**REQUIRED WORK**
Gather every line of the material below that contains the string "grace", matching case exactly.

===== RECORD EXCERPTS =====

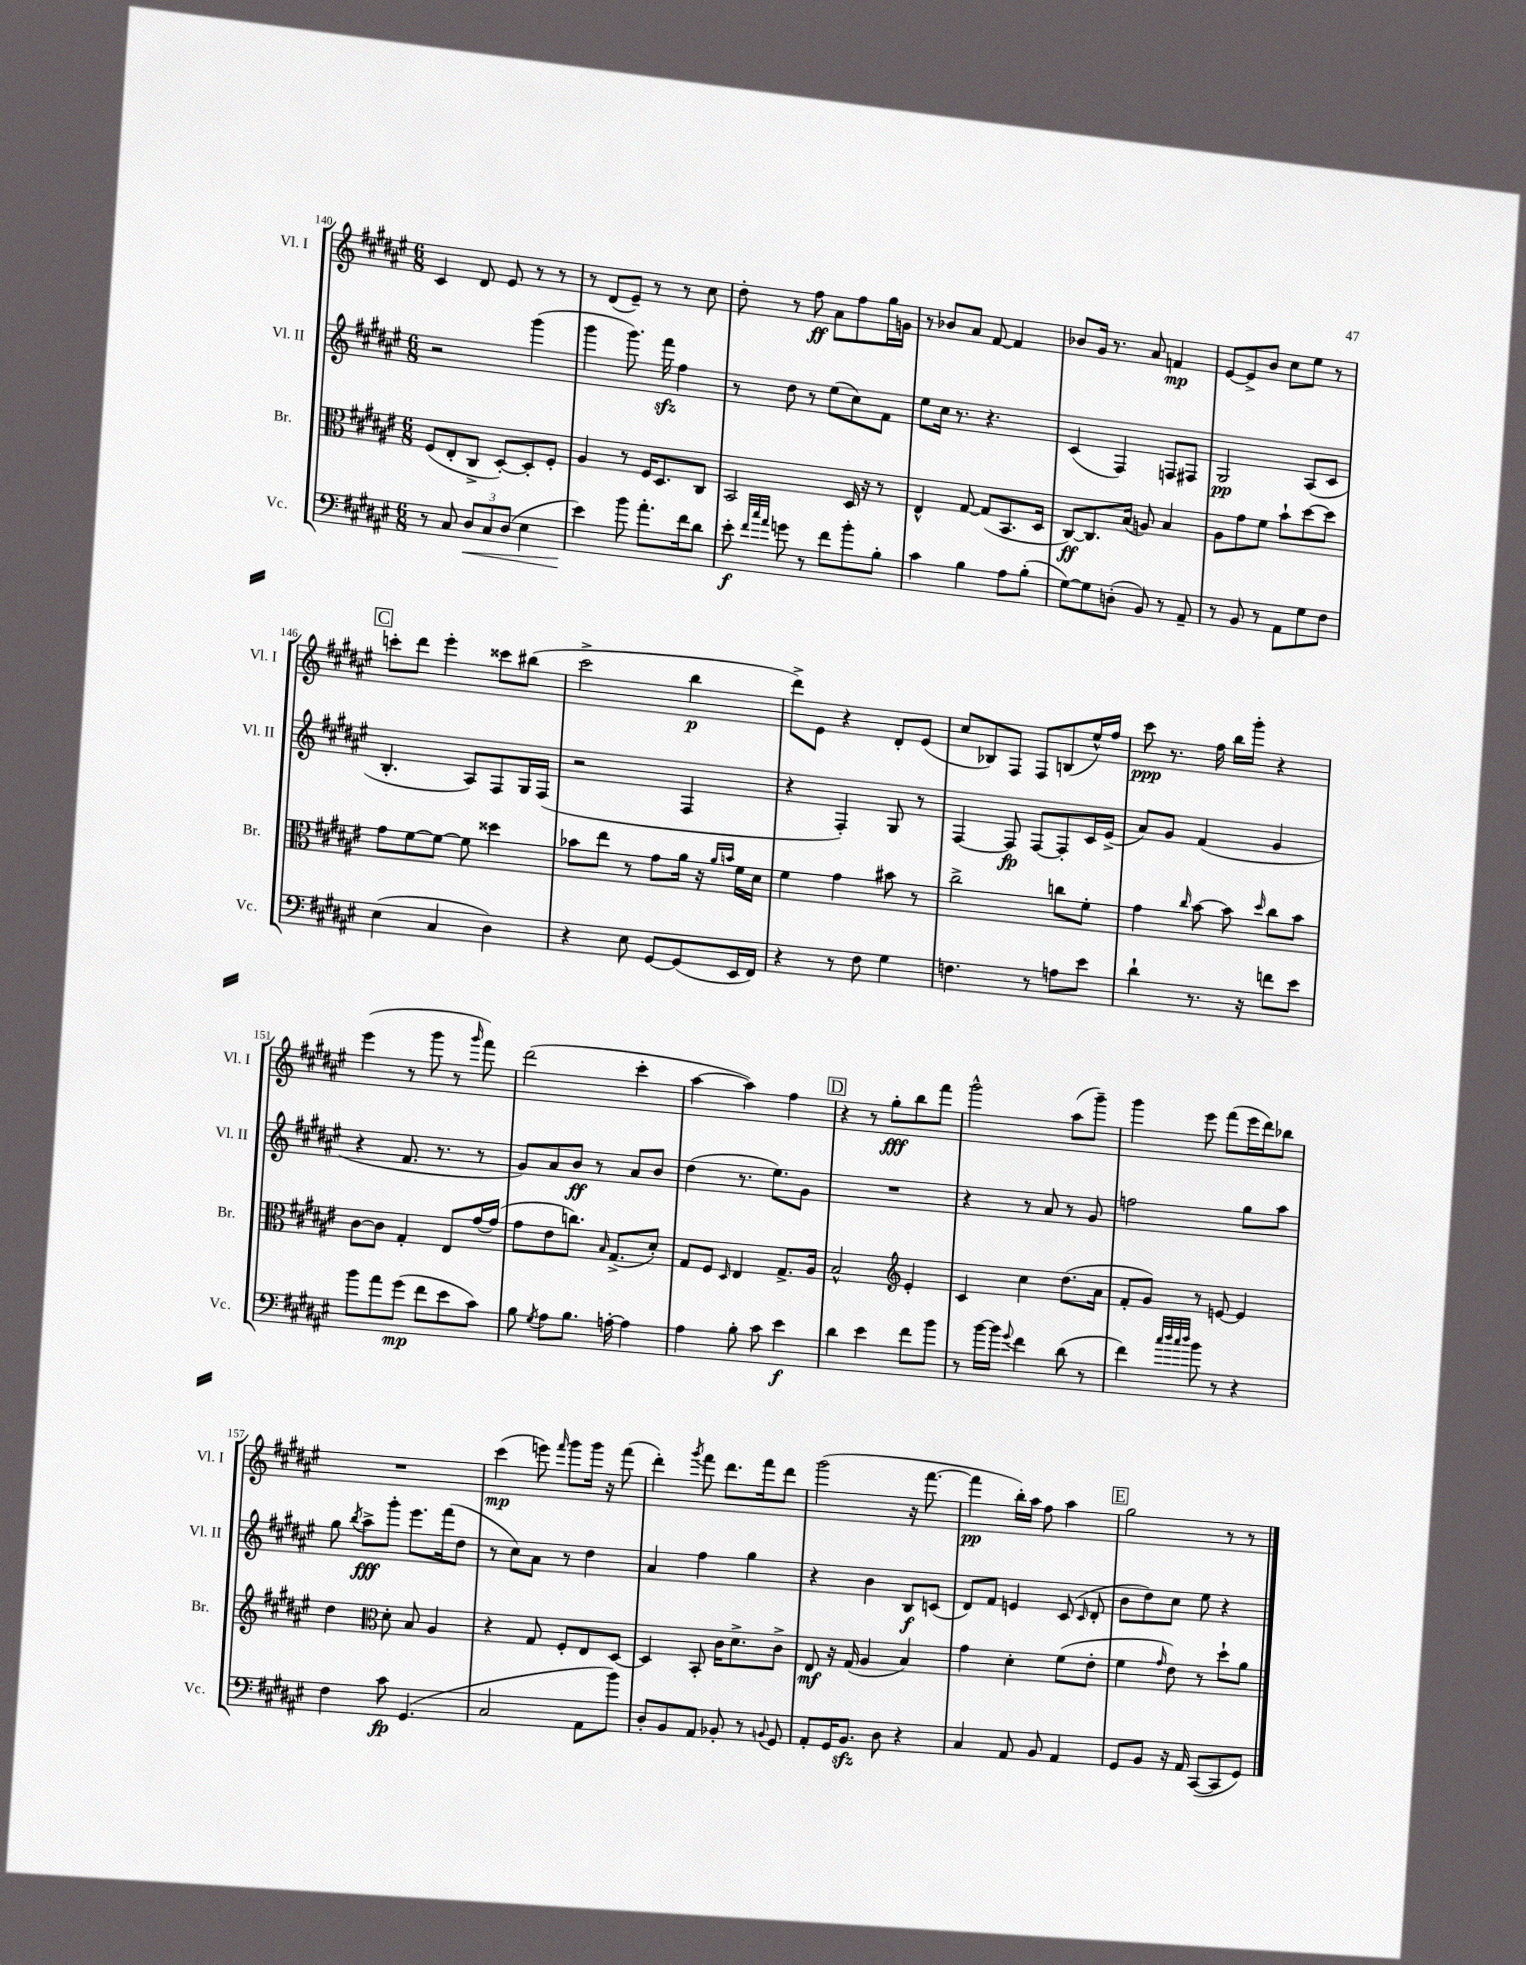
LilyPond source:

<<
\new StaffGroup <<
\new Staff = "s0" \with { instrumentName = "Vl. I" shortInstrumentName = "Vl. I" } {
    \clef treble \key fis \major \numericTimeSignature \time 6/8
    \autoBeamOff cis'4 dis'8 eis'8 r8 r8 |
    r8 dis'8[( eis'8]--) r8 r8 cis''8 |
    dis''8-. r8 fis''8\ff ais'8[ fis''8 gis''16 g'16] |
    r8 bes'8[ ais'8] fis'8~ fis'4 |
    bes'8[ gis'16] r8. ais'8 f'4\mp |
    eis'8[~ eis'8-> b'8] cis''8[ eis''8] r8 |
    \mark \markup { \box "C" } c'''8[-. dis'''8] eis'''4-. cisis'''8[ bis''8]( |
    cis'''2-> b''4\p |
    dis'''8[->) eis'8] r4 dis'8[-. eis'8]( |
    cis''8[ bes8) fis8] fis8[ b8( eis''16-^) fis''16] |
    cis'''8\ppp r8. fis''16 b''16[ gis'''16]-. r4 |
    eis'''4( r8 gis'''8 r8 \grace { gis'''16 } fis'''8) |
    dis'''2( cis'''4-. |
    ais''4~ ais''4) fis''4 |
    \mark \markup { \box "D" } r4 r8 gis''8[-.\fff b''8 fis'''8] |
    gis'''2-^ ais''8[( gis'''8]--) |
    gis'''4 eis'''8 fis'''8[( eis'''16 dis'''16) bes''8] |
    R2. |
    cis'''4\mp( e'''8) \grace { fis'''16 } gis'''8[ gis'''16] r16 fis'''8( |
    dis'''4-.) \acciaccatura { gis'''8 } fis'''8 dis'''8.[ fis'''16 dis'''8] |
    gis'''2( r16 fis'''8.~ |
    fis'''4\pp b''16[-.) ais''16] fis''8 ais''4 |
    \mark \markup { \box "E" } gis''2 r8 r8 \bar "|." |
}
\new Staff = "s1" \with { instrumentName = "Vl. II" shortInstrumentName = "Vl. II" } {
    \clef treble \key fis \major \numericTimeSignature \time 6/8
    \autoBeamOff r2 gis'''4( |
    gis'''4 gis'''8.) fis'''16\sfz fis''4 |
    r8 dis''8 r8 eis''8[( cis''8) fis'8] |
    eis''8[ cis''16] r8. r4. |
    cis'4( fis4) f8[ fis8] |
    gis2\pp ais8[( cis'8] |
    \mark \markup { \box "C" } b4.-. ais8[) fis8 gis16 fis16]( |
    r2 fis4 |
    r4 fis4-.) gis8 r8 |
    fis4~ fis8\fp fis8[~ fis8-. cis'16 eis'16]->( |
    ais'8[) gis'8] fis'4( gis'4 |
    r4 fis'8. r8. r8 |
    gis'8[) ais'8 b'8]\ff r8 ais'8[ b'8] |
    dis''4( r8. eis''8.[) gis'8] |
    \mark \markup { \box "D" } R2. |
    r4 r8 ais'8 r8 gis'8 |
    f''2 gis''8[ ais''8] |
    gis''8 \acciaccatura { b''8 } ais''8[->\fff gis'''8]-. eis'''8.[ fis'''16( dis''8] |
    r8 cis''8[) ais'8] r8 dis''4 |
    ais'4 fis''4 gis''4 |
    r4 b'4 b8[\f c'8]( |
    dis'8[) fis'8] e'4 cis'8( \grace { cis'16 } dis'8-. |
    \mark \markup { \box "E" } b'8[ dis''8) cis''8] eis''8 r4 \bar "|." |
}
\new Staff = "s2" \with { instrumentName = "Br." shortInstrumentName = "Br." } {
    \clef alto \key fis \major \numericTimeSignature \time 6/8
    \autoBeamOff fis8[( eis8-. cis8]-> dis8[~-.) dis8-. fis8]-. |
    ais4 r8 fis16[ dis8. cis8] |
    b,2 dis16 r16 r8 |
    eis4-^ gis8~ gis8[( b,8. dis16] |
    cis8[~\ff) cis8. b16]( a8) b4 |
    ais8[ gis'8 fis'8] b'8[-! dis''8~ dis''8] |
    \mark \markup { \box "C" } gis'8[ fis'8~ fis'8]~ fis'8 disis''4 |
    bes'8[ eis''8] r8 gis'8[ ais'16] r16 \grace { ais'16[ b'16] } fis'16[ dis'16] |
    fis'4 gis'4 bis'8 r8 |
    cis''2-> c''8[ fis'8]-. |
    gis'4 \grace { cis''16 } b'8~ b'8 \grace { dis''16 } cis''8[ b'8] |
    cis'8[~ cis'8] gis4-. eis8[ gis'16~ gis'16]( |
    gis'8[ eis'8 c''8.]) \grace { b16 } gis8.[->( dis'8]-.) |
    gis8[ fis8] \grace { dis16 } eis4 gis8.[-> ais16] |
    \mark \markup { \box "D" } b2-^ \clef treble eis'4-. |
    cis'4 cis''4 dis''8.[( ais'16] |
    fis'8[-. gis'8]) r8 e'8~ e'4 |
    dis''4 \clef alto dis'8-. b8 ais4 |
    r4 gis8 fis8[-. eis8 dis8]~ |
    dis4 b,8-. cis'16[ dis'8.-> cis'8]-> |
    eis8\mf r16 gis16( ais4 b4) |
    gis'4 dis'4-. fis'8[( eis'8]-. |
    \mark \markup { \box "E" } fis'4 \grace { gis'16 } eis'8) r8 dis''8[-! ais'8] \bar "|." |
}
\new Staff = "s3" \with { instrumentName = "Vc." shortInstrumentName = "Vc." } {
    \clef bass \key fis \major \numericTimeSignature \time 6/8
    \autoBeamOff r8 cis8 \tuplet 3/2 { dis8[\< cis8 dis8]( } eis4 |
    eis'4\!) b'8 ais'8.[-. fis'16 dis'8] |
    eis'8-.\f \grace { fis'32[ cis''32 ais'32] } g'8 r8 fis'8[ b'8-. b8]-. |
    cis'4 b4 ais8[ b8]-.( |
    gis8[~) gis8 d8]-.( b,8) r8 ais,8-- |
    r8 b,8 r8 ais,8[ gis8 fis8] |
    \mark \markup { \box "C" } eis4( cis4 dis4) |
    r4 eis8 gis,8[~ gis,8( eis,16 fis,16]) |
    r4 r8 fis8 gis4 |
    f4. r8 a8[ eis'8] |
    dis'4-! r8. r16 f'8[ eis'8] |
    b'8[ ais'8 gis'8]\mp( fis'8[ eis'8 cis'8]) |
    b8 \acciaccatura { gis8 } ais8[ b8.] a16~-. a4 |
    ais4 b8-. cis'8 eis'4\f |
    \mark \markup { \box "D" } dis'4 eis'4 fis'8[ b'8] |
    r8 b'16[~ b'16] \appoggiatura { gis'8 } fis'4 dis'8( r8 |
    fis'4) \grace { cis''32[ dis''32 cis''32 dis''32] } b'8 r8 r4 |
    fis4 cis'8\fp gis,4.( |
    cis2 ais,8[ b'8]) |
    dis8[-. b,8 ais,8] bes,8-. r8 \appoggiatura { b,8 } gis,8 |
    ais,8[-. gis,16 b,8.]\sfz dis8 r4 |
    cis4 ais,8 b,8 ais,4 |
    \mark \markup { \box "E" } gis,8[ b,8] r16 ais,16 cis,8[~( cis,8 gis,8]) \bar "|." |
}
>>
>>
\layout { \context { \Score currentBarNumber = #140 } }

=====
===== RECORD EXCERPTS =====

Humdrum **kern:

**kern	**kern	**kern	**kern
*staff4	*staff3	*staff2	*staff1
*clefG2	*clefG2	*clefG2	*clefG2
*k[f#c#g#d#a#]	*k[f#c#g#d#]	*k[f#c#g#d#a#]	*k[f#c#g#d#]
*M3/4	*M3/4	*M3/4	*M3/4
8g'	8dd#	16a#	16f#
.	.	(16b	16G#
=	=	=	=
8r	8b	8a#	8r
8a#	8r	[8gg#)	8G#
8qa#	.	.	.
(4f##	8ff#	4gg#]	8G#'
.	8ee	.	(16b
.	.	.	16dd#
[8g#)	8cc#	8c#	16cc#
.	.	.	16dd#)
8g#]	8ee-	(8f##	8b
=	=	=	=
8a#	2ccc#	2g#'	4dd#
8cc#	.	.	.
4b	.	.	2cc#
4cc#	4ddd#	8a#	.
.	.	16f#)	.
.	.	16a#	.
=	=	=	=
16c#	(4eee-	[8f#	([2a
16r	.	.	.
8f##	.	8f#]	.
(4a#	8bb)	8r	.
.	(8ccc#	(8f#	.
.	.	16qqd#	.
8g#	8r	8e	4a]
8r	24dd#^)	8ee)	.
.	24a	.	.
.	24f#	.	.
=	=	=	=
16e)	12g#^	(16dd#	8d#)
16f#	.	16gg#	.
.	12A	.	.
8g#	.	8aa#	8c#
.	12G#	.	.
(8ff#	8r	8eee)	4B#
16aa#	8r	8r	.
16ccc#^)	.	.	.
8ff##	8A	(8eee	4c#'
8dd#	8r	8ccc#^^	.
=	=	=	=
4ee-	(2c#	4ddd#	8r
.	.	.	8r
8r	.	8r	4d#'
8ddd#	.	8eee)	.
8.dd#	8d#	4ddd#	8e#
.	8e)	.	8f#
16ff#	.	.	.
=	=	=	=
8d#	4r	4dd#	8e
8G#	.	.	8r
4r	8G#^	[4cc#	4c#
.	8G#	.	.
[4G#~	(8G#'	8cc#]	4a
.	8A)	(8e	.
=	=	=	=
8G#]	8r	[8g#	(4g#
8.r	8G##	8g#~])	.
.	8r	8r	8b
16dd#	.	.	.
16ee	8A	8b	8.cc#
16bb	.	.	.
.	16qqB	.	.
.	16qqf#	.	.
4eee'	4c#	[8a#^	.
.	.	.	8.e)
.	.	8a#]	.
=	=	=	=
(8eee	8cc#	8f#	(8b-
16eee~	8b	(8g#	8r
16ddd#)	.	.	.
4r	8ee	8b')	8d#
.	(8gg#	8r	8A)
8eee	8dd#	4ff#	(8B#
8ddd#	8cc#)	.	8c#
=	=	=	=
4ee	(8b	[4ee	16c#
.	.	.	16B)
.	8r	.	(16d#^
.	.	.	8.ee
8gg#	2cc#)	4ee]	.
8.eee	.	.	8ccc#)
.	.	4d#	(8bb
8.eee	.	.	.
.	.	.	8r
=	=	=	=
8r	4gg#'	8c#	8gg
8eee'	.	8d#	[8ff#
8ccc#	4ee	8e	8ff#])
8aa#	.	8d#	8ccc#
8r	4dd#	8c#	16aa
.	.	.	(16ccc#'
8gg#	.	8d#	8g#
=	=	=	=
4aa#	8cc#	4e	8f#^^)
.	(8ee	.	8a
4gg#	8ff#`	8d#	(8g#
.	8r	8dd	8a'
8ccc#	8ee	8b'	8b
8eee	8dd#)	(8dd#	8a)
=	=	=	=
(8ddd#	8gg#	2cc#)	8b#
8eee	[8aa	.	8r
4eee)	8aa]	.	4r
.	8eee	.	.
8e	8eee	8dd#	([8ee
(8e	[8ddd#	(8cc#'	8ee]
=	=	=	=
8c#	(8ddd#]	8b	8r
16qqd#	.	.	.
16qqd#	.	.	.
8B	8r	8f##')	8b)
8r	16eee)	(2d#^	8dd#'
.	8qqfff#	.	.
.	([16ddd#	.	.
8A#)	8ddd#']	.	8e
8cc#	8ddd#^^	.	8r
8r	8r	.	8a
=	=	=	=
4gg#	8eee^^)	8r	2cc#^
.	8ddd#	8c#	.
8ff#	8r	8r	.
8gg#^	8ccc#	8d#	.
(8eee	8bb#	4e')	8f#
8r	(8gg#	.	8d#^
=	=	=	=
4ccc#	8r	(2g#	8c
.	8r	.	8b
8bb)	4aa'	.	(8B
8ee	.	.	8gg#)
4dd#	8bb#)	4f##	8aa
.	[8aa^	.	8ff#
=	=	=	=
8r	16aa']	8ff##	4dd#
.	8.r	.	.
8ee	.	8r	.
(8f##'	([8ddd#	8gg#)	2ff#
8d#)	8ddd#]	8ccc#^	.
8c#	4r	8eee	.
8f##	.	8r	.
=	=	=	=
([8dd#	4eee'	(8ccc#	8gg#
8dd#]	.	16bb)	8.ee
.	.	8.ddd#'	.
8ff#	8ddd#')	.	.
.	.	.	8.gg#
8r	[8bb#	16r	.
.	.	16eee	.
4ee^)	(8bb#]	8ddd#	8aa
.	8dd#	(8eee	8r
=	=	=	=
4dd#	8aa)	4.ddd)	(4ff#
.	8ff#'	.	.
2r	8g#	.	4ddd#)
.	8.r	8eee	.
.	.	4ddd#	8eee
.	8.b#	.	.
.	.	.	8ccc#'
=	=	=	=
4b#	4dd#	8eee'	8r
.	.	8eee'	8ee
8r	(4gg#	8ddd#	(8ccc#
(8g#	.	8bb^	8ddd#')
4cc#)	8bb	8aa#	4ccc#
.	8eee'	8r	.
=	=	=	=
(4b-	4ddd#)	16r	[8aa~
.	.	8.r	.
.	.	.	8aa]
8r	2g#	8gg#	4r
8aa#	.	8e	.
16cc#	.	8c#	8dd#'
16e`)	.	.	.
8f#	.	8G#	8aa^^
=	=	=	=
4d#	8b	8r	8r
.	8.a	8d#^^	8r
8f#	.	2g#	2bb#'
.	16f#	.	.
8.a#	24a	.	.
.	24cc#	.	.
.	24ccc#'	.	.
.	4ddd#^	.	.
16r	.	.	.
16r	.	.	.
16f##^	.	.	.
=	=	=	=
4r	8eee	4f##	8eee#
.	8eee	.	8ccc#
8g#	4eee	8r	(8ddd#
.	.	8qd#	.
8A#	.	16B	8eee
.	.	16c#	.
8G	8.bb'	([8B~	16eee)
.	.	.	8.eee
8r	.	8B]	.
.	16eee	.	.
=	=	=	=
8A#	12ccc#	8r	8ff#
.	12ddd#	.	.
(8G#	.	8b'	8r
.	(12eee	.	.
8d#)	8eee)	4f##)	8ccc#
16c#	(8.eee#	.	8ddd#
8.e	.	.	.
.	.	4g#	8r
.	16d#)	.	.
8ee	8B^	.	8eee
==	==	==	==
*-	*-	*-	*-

=====
===== RECORD EXCERPTS =====

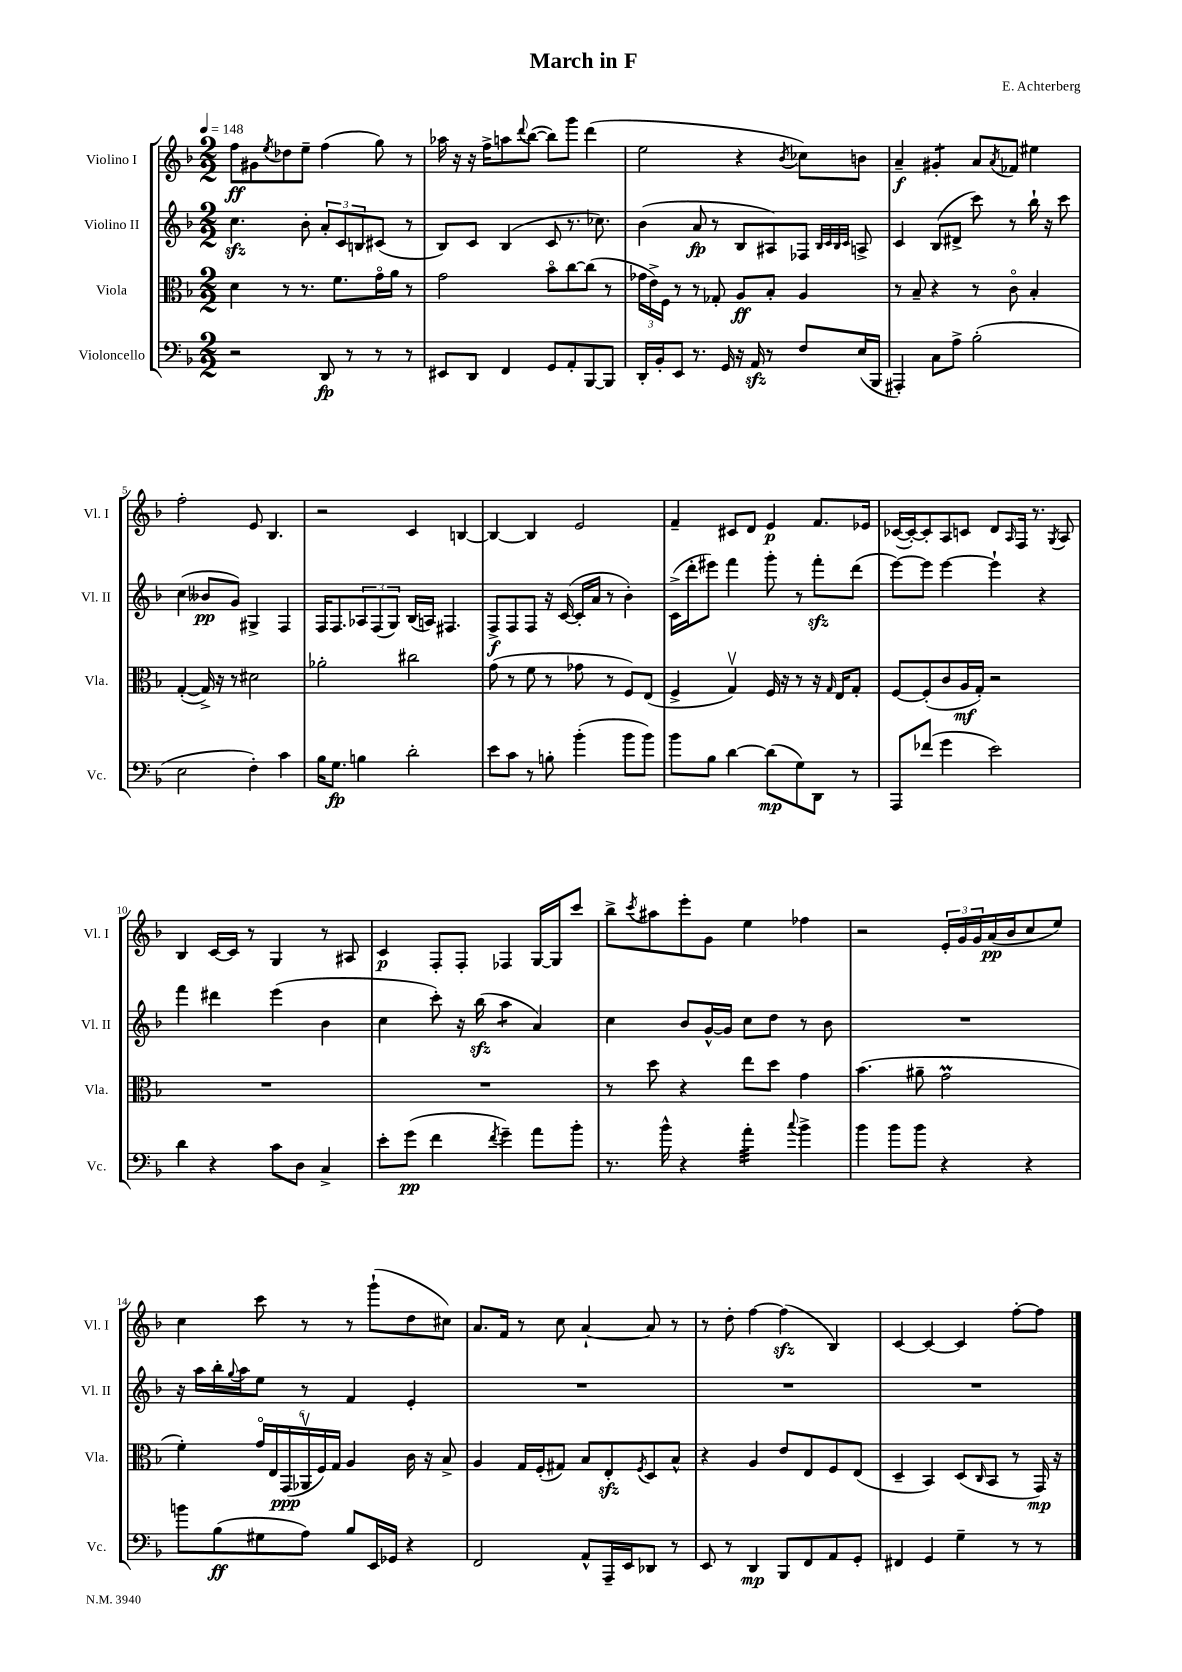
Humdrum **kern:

=====

**ANSWER BELOW**
    eis'''4( r8 gis'''8 r8 \grace { gis'''16 } fis'''8) |
    cis'''4\mp( e'''8) \grace { fis'''16 } gis'''8[ gis'''16] r16 fis'''8( |
    dis'8[) fis'8] e'4 cis'8( \grace { cis'16 } dis'8-. |
    bes'8[ eis''8] r8 gis'8[ ais'16] r16 \grace { ais'16[ b'16] } fis'16[ dis'16] |
    gis'4 \grace { cis''16 } b'8~ b'8 \grace { dis''16 } cis''8[ b'8] |
    gis'8[ eis'8 c''8.]) \grace { b16 } gis8.[->( dis'8]-.) |
    gis8[ fis8] \grace { dis16 } eis4 gis8.[-> ais16] |
    \mark \markup { \box "E" } fis'4 \grace { gis'16 } eis'8) r8 dis''8[-! ais'8] \bar "|." |
    eis'8-.\f \grace { fis'32[ cis''32 ais'32] } g'8 r8 fis'8[ b'8-. b8]-. |
    fis'4) \grace { cis''32[ dis''32 cis''32 dis''32] } b'8 r8 r4 |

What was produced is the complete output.